Return every line from the records below with the string "green".

# Provided data

=====

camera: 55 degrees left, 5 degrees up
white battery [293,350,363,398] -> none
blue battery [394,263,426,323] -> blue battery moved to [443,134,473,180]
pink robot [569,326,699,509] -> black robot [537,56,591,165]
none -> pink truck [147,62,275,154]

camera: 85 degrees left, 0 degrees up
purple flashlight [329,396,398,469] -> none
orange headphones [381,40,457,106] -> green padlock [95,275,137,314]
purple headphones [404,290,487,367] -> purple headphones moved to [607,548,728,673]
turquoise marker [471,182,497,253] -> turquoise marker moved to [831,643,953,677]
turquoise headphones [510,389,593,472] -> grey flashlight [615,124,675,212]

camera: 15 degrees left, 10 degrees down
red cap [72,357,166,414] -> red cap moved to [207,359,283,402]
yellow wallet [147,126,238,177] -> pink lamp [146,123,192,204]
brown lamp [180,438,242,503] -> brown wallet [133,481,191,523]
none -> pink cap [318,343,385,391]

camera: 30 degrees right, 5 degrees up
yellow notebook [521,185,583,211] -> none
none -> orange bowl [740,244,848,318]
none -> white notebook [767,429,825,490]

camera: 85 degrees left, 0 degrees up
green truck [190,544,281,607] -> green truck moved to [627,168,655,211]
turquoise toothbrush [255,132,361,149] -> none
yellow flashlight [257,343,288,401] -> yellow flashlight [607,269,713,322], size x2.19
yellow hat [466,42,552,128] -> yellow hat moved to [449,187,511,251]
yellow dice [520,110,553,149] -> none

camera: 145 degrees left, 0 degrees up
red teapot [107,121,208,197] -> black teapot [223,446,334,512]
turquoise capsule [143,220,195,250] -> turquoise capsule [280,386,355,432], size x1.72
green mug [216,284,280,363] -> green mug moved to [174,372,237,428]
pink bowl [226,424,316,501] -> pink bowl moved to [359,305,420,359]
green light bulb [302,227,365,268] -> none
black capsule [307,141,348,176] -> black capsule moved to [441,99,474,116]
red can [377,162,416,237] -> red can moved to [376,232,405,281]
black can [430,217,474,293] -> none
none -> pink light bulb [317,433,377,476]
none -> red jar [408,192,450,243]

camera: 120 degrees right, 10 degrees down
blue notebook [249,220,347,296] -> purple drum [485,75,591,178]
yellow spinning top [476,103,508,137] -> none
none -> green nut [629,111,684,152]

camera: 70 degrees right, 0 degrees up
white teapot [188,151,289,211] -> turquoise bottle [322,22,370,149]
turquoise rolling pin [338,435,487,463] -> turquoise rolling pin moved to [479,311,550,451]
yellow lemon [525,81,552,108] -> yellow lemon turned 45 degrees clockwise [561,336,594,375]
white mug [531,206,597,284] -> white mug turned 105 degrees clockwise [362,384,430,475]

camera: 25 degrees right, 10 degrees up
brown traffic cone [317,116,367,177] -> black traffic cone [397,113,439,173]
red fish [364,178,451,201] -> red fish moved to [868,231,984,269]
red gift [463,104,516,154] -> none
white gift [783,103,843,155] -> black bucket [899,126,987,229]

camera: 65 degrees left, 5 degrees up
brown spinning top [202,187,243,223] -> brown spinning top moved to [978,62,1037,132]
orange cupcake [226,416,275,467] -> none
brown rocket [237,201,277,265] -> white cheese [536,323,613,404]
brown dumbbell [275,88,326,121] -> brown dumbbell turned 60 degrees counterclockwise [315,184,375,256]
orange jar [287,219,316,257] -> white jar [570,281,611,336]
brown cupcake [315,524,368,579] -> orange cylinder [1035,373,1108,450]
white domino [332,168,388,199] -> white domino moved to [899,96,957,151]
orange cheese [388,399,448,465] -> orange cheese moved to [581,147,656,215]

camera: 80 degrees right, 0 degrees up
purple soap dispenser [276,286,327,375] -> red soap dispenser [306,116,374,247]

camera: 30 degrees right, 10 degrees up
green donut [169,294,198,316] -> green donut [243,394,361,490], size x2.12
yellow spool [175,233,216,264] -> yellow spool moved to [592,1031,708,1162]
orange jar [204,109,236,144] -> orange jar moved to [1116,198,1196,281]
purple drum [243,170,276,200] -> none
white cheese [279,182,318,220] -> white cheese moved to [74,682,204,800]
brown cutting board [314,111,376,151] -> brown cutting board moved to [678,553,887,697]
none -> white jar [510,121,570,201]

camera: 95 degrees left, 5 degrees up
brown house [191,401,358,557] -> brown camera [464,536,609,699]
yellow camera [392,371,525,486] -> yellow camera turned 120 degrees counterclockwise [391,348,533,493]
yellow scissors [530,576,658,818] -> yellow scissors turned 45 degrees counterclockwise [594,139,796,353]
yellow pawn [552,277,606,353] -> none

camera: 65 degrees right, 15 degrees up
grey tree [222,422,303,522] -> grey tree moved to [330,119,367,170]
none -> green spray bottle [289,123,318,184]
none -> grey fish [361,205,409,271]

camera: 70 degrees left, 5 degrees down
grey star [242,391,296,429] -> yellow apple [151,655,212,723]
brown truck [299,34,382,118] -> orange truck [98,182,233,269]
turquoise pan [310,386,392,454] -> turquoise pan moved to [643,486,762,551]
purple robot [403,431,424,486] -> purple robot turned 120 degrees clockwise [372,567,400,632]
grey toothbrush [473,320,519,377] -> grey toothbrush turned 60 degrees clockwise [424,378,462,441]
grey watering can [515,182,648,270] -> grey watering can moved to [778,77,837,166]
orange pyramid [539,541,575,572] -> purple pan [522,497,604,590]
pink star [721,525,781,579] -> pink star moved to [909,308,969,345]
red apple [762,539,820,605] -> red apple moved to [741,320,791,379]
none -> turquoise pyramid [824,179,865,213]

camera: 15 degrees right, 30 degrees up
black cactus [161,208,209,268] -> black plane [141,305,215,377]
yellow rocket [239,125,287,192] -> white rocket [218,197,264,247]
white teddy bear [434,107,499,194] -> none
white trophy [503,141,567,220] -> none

=====

# Exercise answer
orange headphones [381,40,457,106] -> green padlock [95,275,137,314]
green truck [190,544,281,607] -> green truck moved to [627,168,655,211]
green mug [216,284,280,363] -> green mug moved to [174,372,237,428]
green light bulb [302,227,365,268] -> none
none -> green nut [629,111,684,152]
green donut [169,294,198,316] -> green donut [243,394,361,490], size x2.12
none -> green spray bottle [289,123,318,184]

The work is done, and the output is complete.